Problem:
Make an exact copy of the records below, leaving every image out.

Exercise material:
= Beginning of Section =
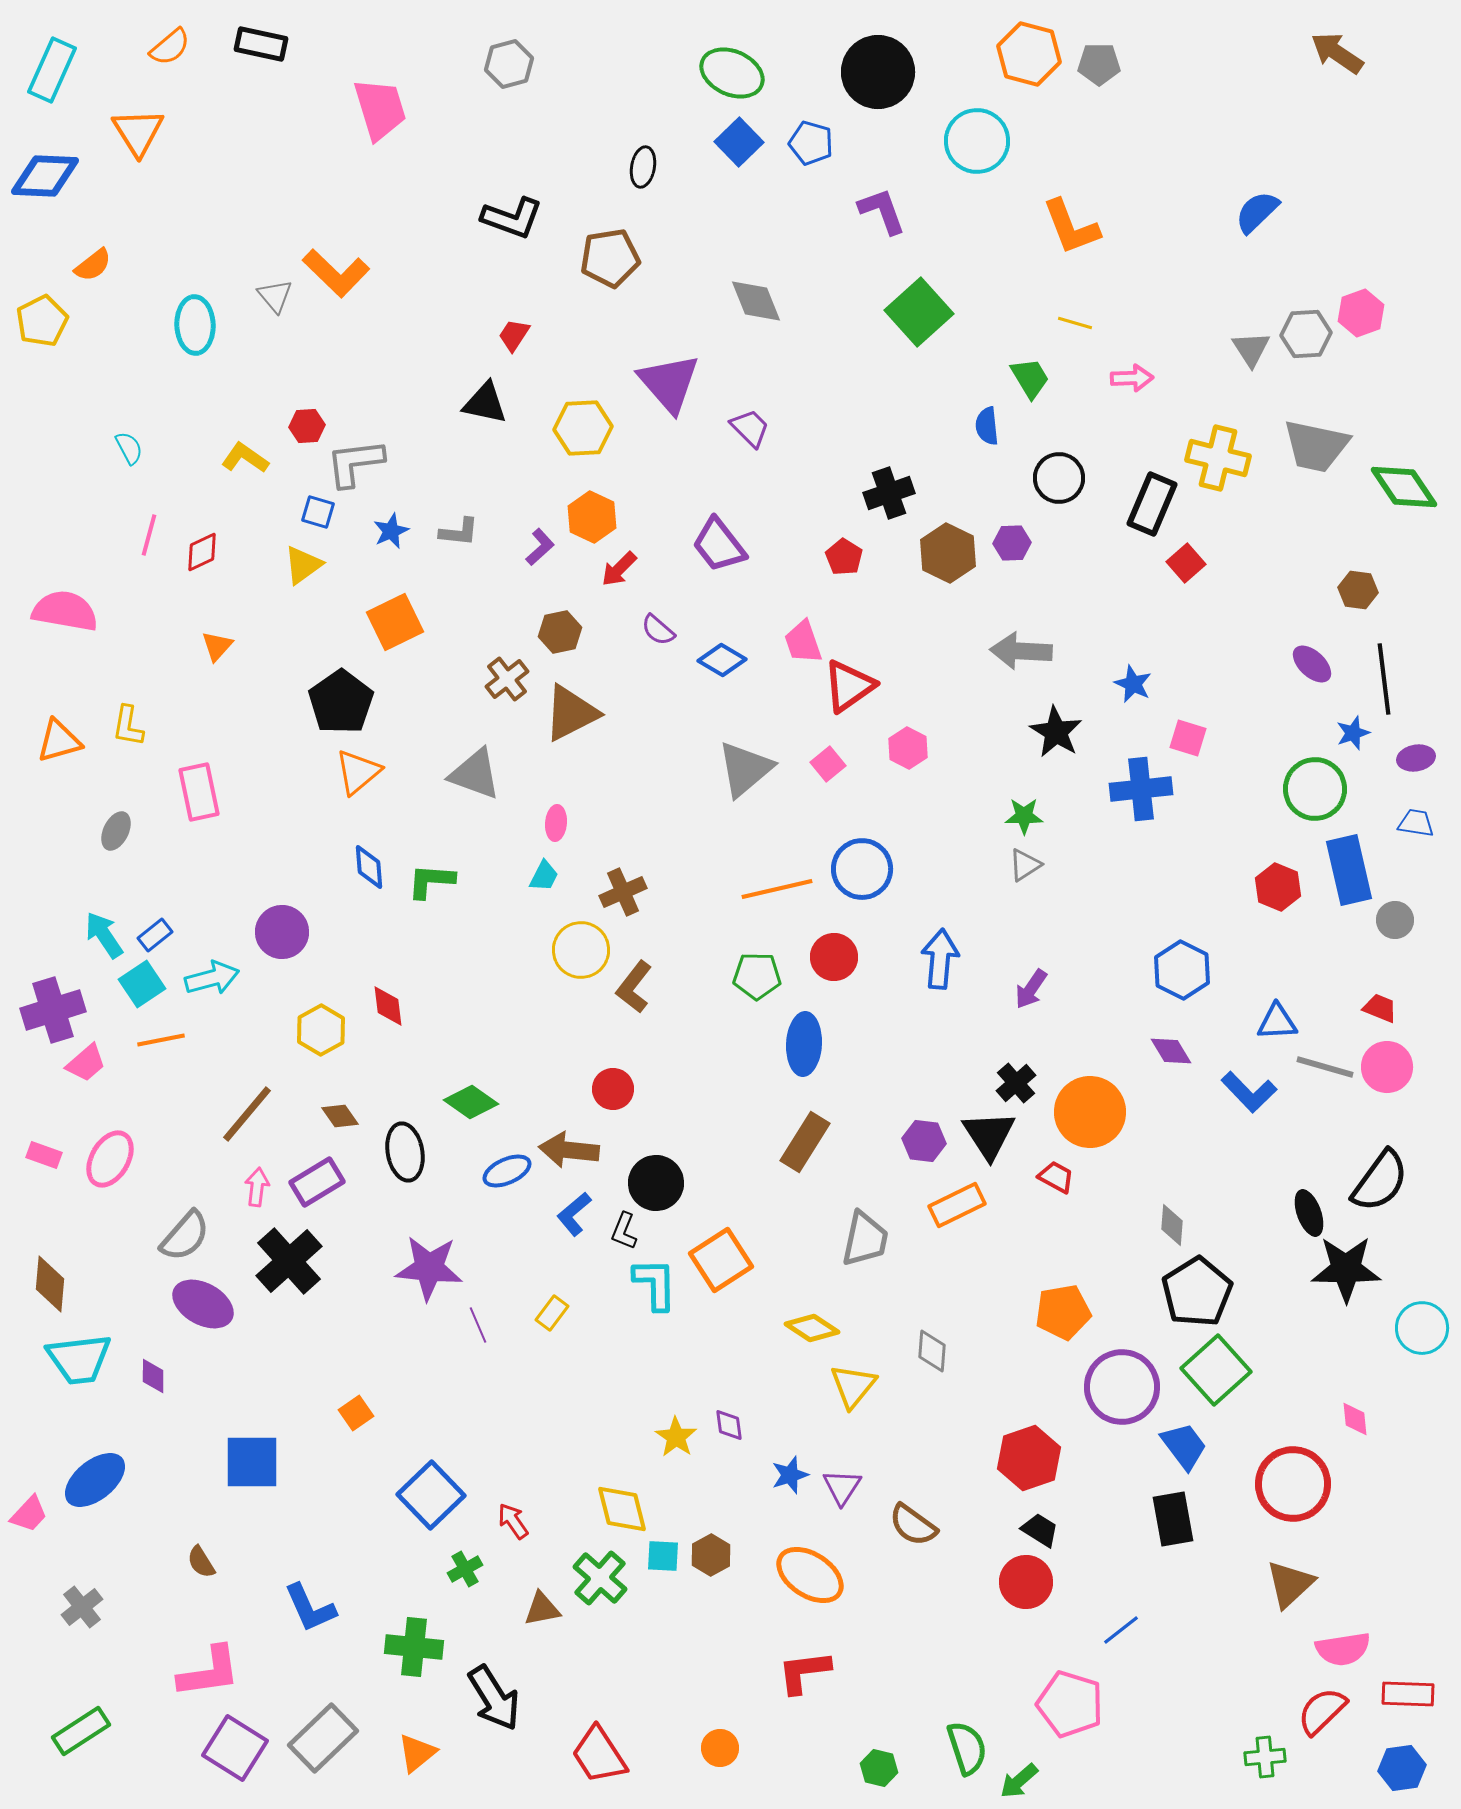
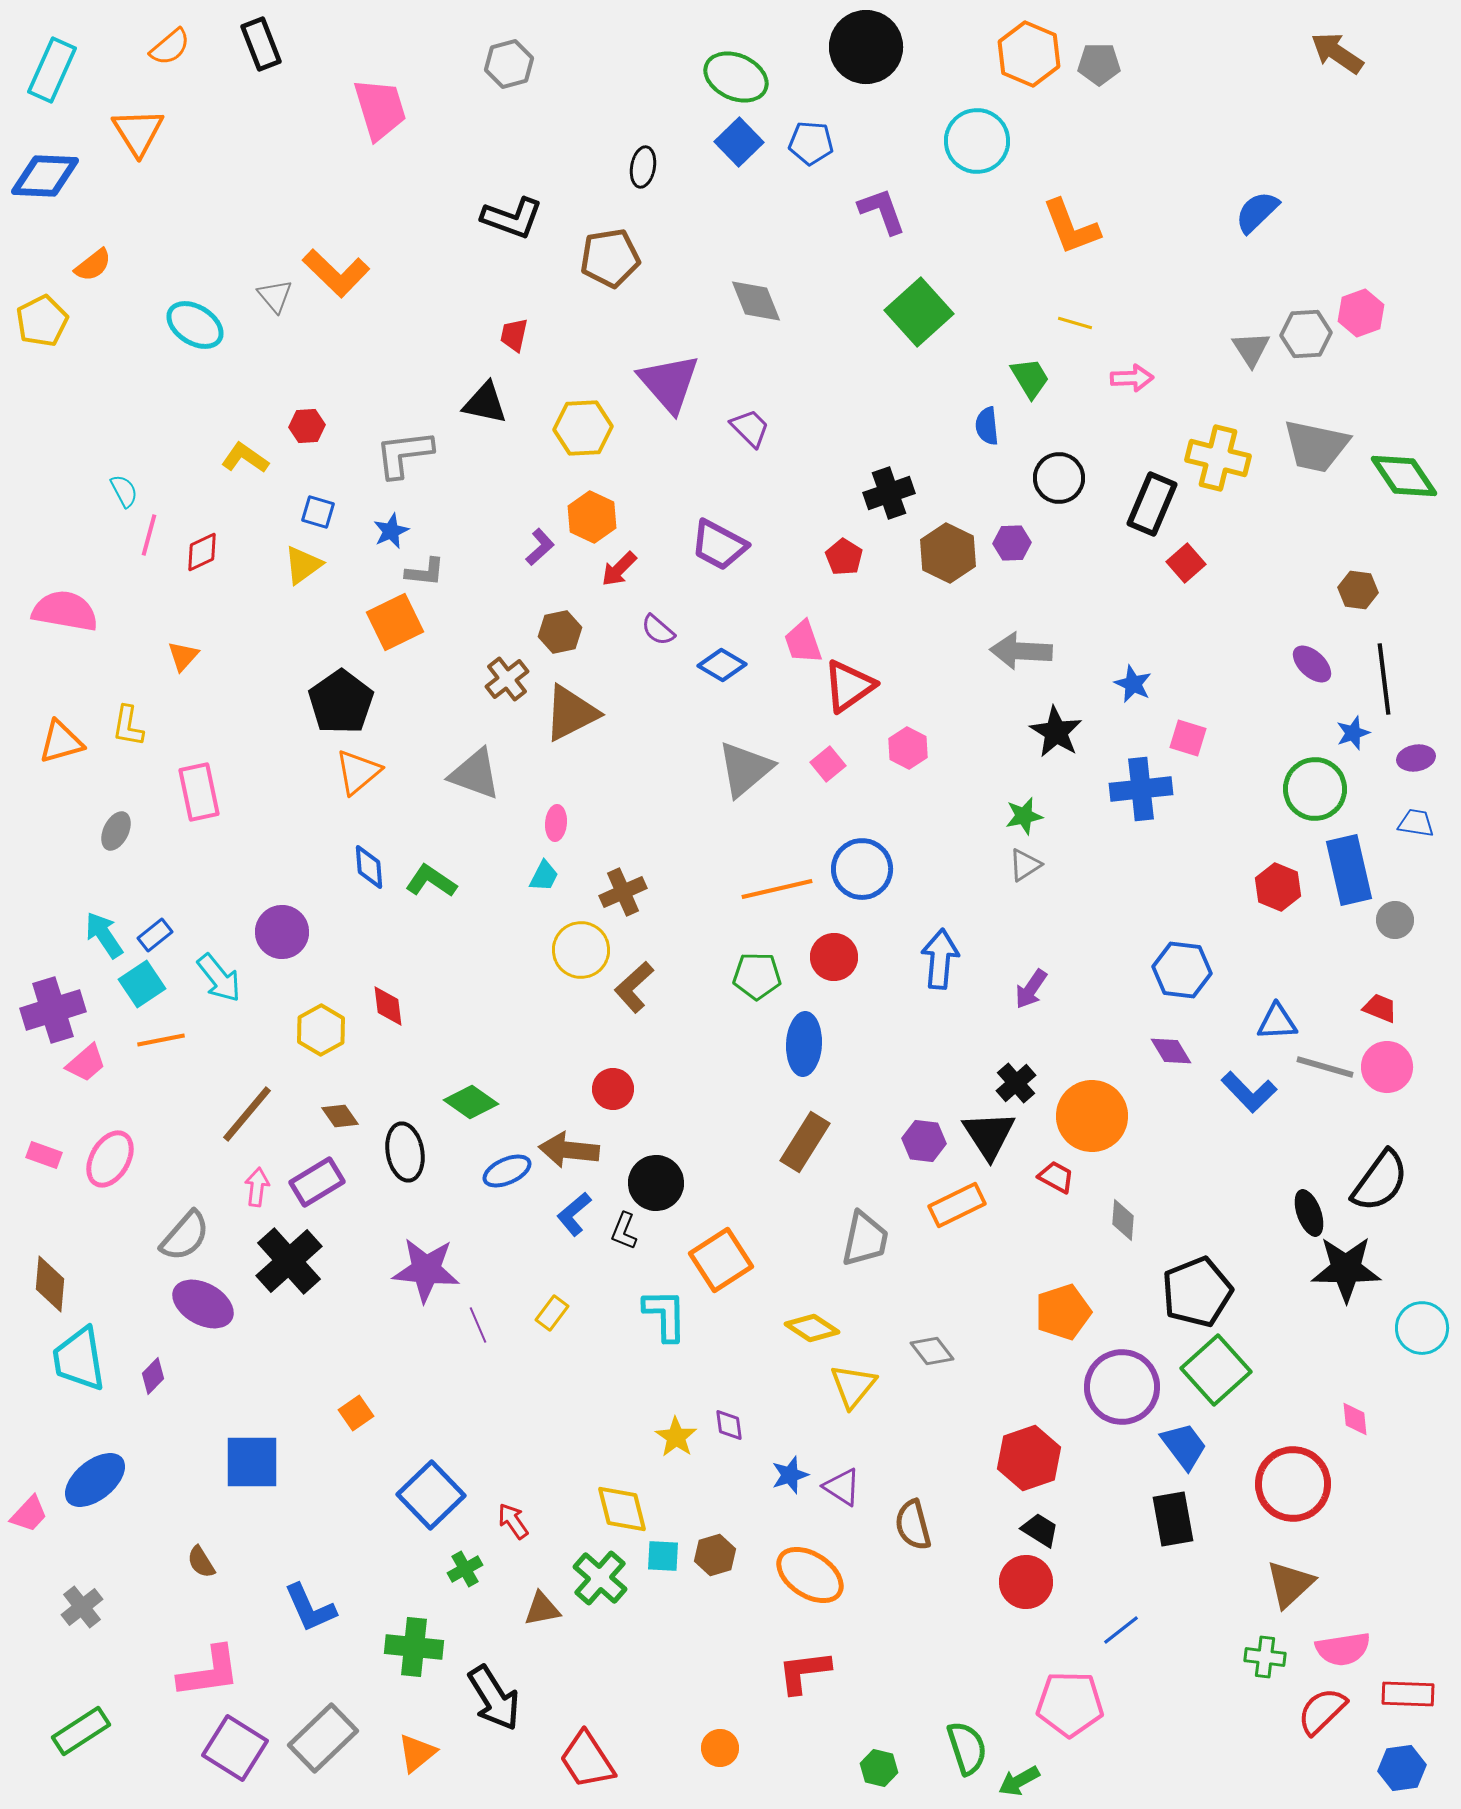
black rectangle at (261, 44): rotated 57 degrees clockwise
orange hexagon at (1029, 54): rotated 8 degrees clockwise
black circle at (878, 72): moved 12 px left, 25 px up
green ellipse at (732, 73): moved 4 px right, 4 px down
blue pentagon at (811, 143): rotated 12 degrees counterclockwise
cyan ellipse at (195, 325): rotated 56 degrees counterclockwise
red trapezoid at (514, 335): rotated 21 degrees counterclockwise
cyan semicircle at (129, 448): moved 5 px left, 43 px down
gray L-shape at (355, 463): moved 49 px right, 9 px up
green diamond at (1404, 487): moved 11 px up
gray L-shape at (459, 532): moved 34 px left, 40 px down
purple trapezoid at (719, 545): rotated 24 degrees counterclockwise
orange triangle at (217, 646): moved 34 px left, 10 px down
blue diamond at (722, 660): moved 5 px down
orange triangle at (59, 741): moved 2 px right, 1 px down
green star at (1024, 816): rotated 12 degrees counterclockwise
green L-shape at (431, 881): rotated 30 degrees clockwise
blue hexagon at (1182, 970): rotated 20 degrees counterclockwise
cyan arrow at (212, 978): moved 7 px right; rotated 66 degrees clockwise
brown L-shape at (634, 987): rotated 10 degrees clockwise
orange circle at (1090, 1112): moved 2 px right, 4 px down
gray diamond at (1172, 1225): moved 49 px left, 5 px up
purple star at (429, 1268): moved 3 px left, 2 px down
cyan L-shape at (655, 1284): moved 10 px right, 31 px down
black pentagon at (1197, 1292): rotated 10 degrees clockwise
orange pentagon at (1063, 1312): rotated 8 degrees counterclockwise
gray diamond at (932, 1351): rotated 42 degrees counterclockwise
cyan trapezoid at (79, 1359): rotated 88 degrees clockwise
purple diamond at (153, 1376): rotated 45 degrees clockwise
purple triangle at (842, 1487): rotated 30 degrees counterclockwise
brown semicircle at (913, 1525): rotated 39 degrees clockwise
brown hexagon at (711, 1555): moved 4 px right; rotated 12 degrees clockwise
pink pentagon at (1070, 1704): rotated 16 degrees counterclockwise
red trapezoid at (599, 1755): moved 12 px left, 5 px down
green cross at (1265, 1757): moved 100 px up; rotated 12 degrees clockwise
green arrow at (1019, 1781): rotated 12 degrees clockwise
= End of Section =
Answer to the problem:
black rectangle at (261, 44): rotated 57 degrees clockwise
orange hexagon at (1029, 54): rotated 8 degrees clockwise
black circle at (878, 72): moved 12 px left, 25 px up
green ellipse at (732, 73): moved 4 px right, 4 px down
blue pentagon at (811, 143): rotated 12 degrees counterclockwise
cyan ellipse at (195, 325): rotated 56 degrees counterclockwise
red trapezoid at (514, 335): rotated 21 degrees counterclockwise
cyan semicircle at (129, 448): moved 5 px left, 43 px down
gray L-shape at (355, 463): moved 49 px right, 9 px up
green diamond at (1404, 487): moved 11 px up
gray L-shape at (459, 532): moved 34 px left, 40 px down
purple trapezoid at (719, 545): rotated 24 degrees counterclockwise
orange triangle at (217, 646): moved 34 px left, 10 px down
blue diamond at (722, 660): moved 5 px down
orange triangle at (59, 741): moved 2 px right, 1 px down
green star at (1024, 816): rotated 12 degrees counterclockwise
green L-shape at (431, 881): rotated 30 degrees clockwise
blue hexagon at (1182, 970): rotated 20 degrees counterclockwise
cyan arrow at (212, 978): moved 7 px right; rotated 66 degrees clockwise
brown L-shape at (634, 987): rotated 10 degrees clockwise
orange circle at (1090, 1112): moved 2 px right, 4 px down
gray diamond at (1172, 1225): moved 49 px left, 5 px up
purple star at (429, 1268): moved 3 px left, 2 px down
cyan L-shape at (655, 1284): moved 10 px right, 31 px down
black pentagon at (1197, 1292): rotated 10 degrees clockwise
orange pentagon at (1063, 1312): rotated 8 degrees counterclockwise
gray diamond at (932, 1351): rotated 42 degrees counterclockwise
cyan trapezoid at (79, 1359): rotated 88 degrees clockwise
purple diamond at (153, 1376): rotated 45 degrees clockwise
purple triangle at (842, 1487): rotated 30 degrees counterclockwise
brown semicircle at (913, 1525): rotated 39 degrees clockwise
brown hexagon at (711, 1555): moved 4 px right; rotated 12 degrees clockwise
pink pentagon at (1070, 1704): rotated 16 degrees counterclockwise
red trapezoid at (599, 1755): moved 12 px left, 5 px down
green cross at (1265, 1757): moved 100 px up; rotated 12 degrees clockwise
green arrow at (1019, 1781): rotated 12 degrees clockwise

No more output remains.